━━━━━ Provided records ━━━━━

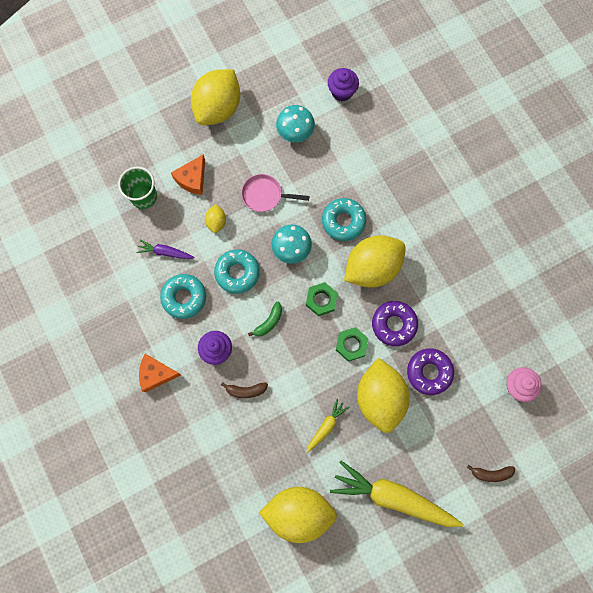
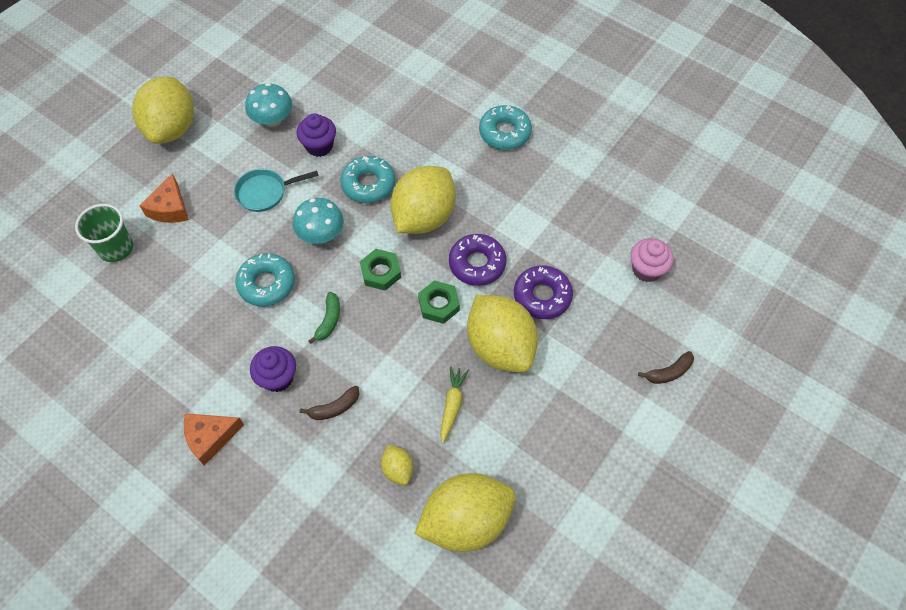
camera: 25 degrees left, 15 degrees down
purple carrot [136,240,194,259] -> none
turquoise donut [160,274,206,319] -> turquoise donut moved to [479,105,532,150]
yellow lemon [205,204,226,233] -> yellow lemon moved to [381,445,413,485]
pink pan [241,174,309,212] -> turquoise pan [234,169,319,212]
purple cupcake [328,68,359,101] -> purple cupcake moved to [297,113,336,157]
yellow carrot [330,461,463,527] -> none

━━━━━
━━━━━ Provided records ━━━━━

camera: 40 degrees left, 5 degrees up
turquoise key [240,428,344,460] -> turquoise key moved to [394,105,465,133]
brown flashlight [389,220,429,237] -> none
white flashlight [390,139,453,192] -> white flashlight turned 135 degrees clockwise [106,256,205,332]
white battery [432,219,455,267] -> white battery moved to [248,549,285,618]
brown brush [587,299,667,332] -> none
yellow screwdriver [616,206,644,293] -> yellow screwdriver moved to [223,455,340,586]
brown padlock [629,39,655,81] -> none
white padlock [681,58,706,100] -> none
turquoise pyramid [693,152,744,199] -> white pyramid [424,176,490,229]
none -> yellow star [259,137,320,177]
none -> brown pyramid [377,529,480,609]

━━━━━
━━━━━ Provided records ━━━━━

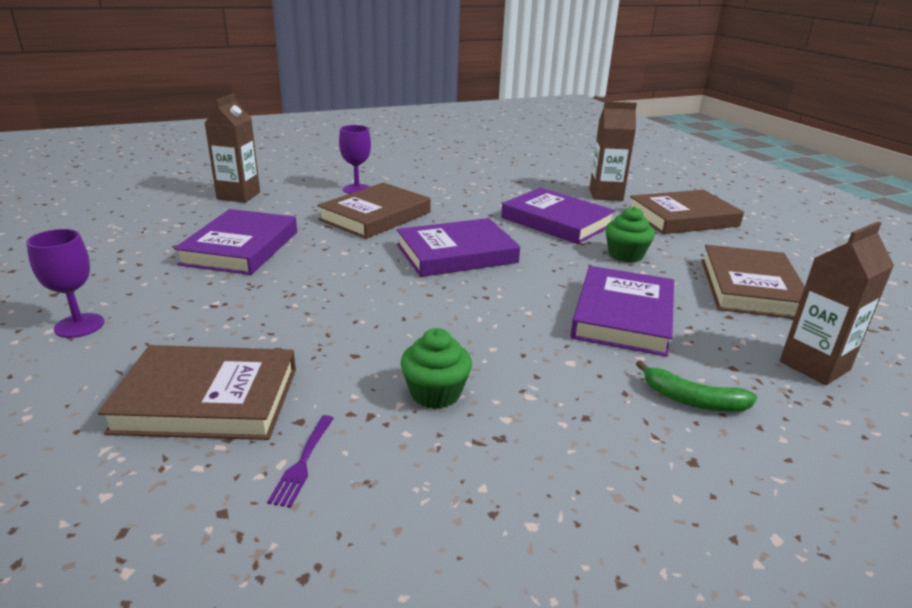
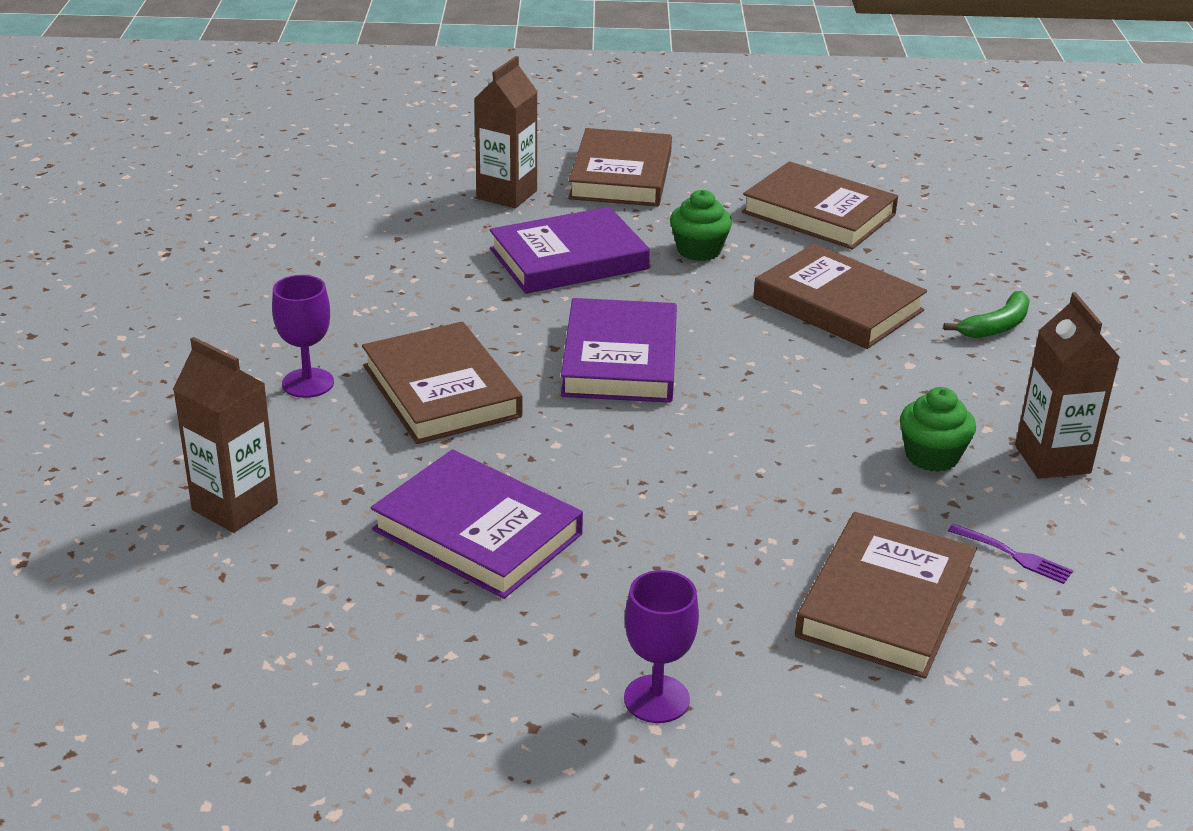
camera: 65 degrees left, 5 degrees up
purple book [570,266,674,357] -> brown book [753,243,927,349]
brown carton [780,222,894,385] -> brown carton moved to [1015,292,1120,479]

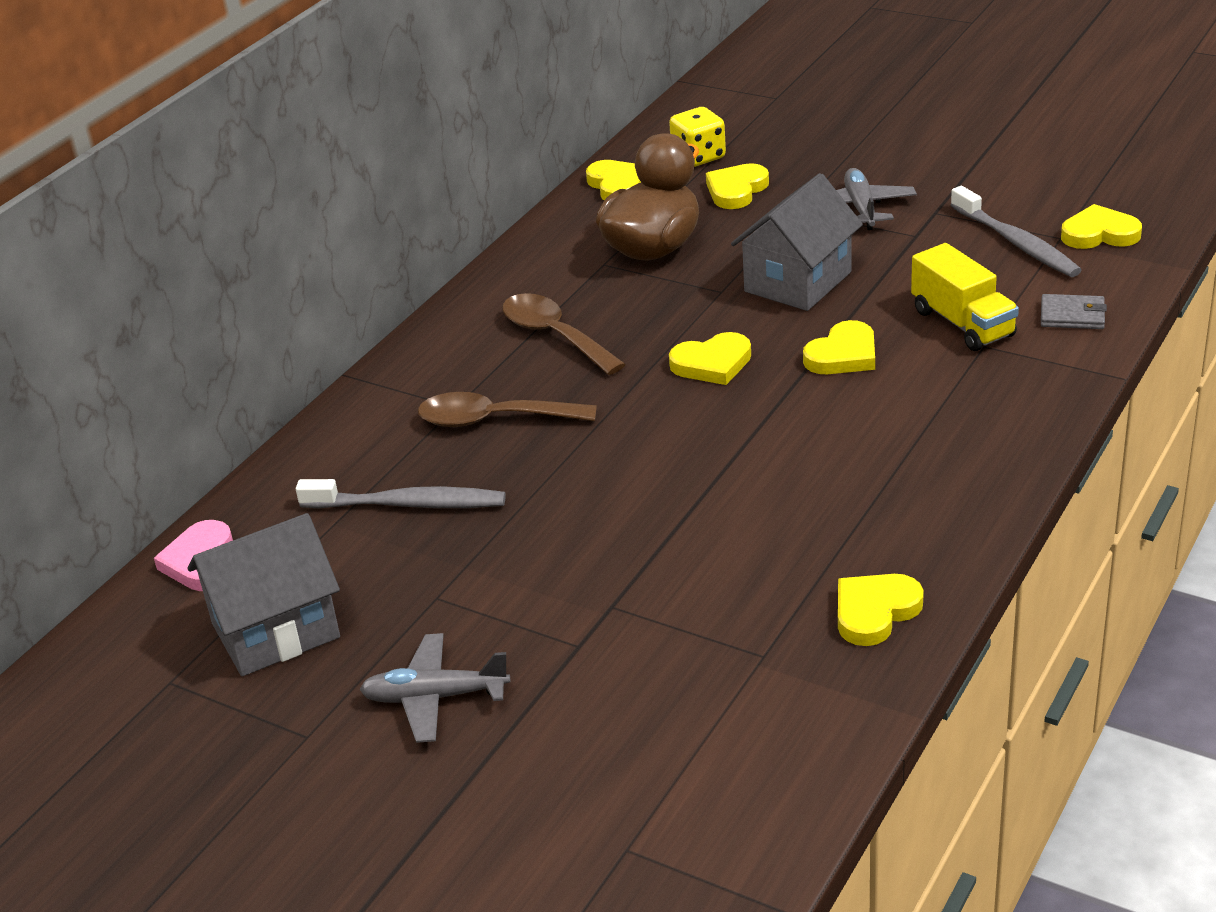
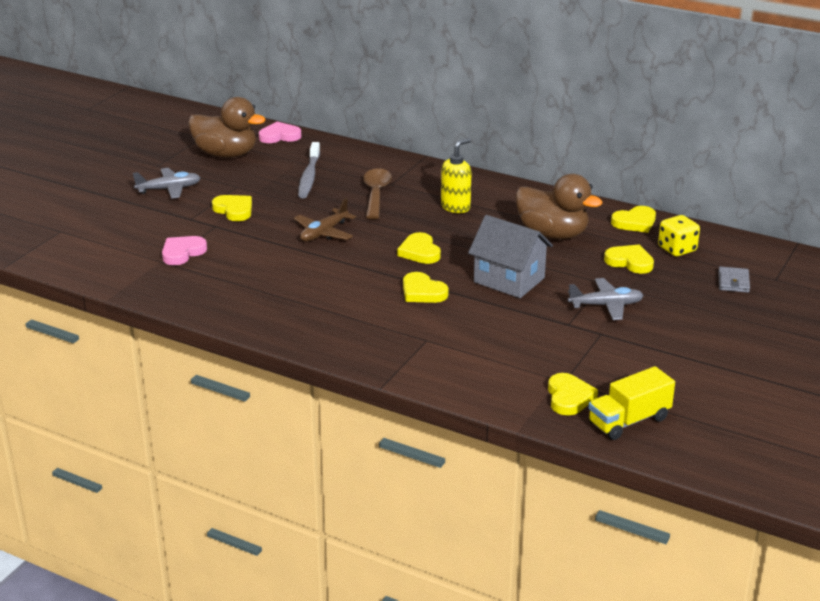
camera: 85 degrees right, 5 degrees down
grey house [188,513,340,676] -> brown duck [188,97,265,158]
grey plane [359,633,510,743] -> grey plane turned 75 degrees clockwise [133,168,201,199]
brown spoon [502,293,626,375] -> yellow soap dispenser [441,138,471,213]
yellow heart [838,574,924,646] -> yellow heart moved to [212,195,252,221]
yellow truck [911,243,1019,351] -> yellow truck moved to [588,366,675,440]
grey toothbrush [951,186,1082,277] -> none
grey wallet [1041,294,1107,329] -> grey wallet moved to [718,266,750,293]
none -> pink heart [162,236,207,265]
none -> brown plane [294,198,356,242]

━━━━━

#### [Goal of the exercise]
Write out exactly the lines that fall from the line with "white battery [432,219,455,267]" to the line with "none -> brown pyramid [377,529,480,609]" in the records above, keeping both ends.

#### [Answer space]
white battery [432,219,455,267] -> white battery moved to [248,549,285,618]
brown brush [587,299,667,332] -> none
yellow screwdriver [616,206,644,293] -> yellow screwdriver moved to [223,455,340,586]
brown padlock [629,39,655,81] -> none
white padlock [681,58,706,100] -> none
turquoise pyramid [693,152,744,199] -> white pyramid [424,176,490,229]
none -> yellow star [259,137,320,177]
none -> brown pyramid [377,529,480,609]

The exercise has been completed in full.